> **MATERIAL PROVIDED**:
········

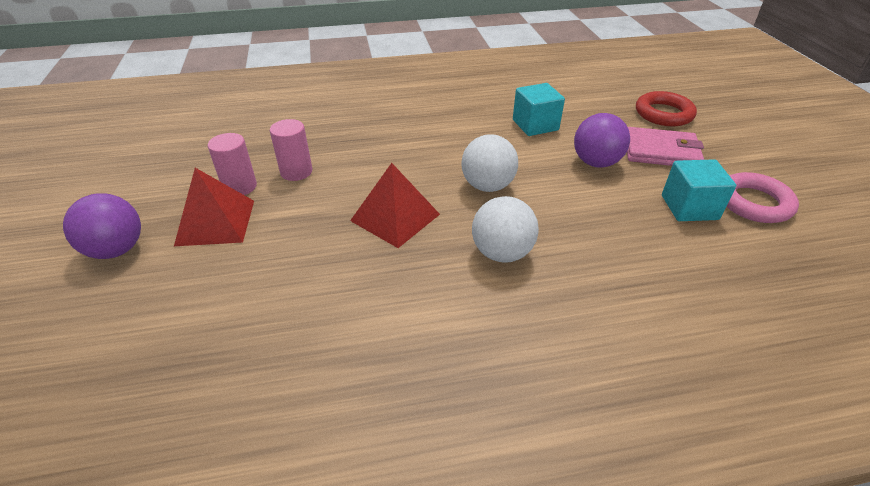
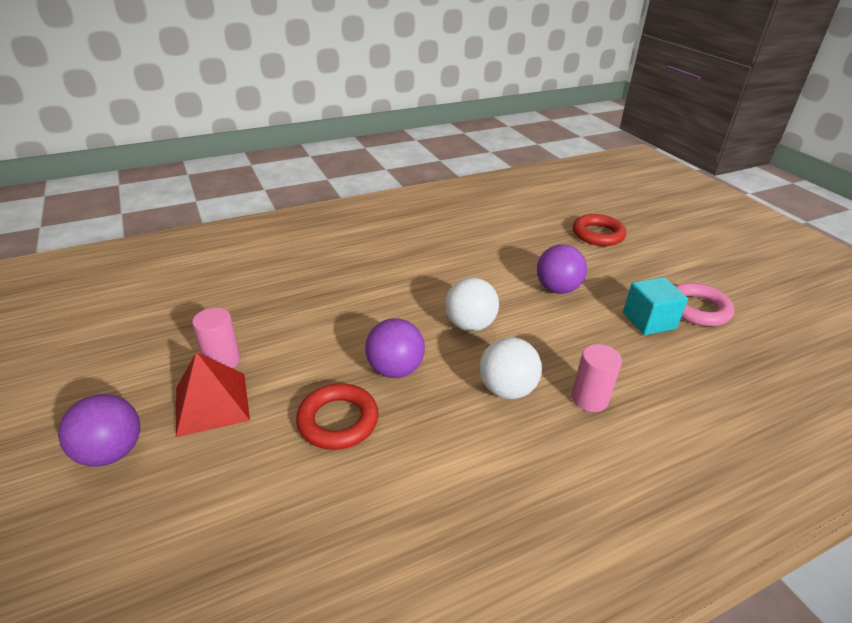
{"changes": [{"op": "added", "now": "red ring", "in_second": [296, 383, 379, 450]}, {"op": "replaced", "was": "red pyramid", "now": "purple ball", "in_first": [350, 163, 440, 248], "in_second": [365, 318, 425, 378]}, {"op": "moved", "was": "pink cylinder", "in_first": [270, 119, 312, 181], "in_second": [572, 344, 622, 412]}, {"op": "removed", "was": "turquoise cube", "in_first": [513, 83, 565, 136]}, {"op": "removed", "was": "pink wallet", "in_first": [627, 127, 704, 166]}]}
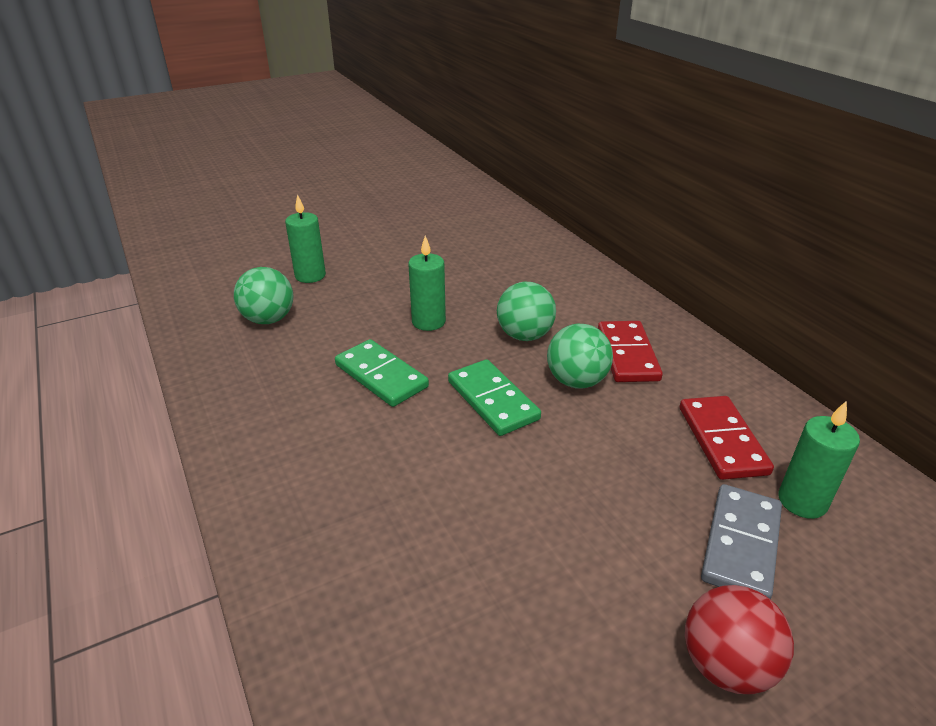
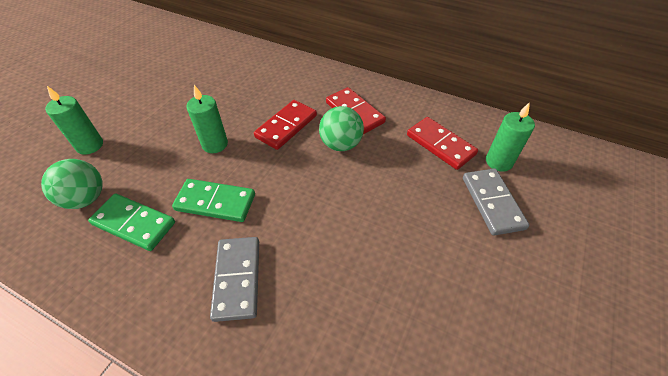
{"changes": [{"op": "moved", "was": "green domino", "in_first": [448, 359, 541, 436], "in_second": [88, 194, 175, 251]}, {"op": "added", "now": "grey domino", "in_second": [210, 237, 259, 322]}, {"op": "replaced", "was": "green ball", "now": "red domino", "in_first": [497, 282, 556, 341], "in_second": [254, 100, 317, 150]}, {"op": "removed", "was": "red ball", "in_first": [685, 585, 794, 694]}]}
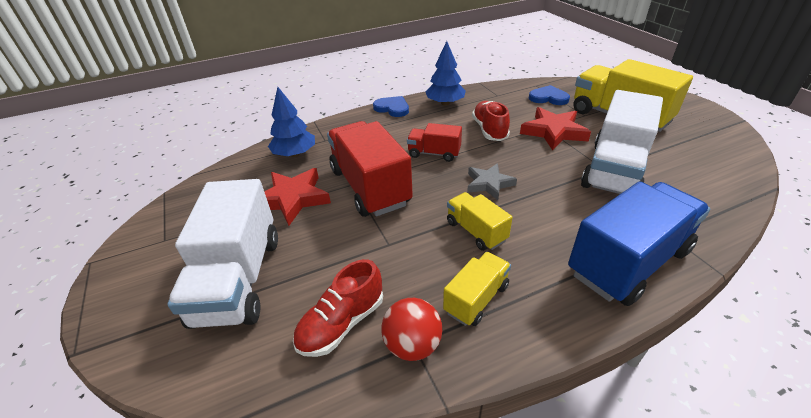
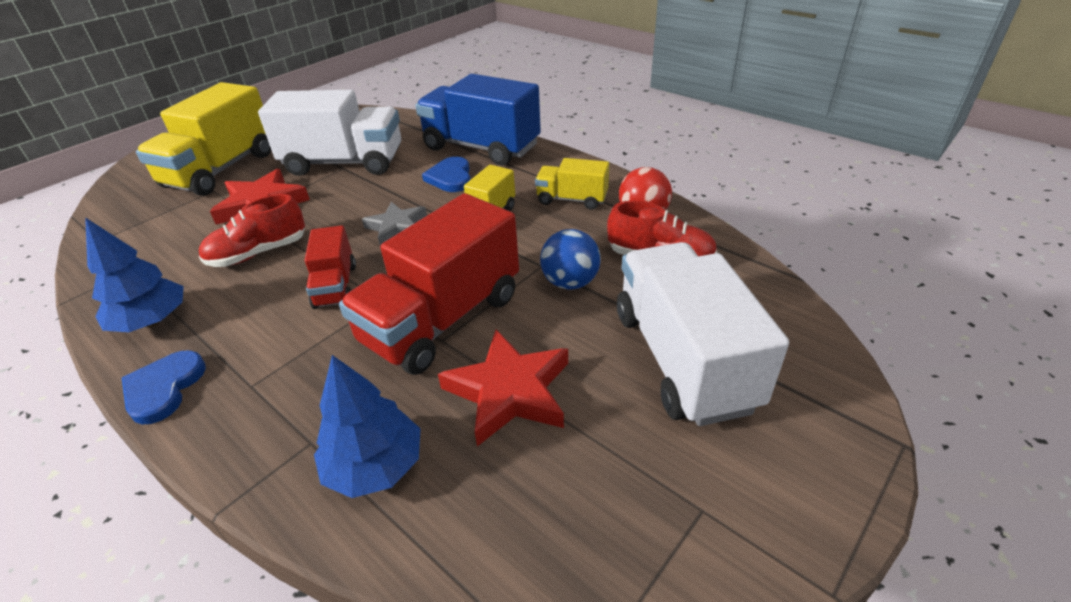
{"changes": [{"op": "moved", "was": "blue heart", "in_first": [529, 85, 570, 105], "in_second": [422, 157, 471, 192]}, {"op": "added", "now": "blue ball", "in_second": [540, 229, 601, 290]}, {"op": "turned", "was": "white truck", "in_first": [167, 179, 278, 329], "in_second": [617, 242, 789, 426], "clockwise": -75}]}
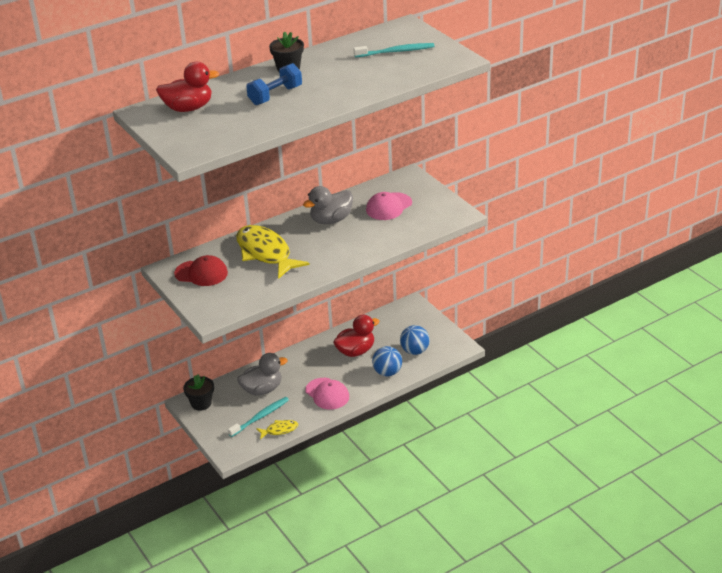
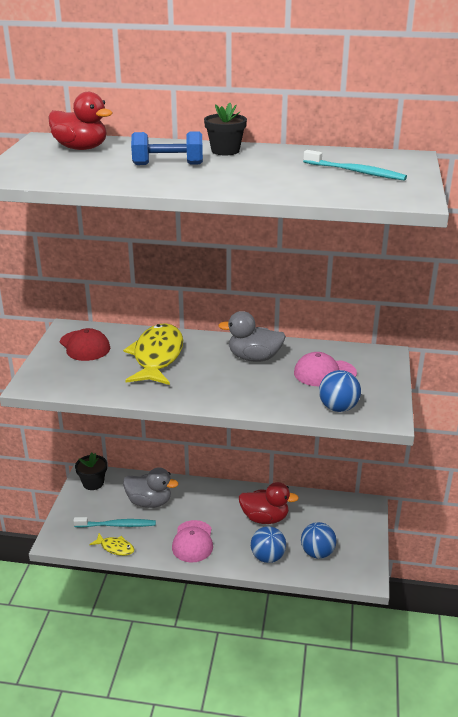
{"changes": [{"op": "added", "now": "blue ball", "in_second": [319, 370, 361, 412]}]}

········

Go through the material and copy each line that contains "blue".

{"changes": [{"op": "moved", "was": "blue heart", "in_first": [529, 85, 570, 105], "in_second": [422, 157, 471, 192]}, {"op": "added", "now": "blue ball", "in_second": [540, 229, 601, 290]}, {"op": "turned", "was": "white truck", "in_first": [167, 179, 278, 329], "in_second": [617, 242, 789, 426], "clockwise": -75}]}
{"changes": [{"op": "added", "now": "blue ball", "in_second": [319, 370, 361, 412]}]}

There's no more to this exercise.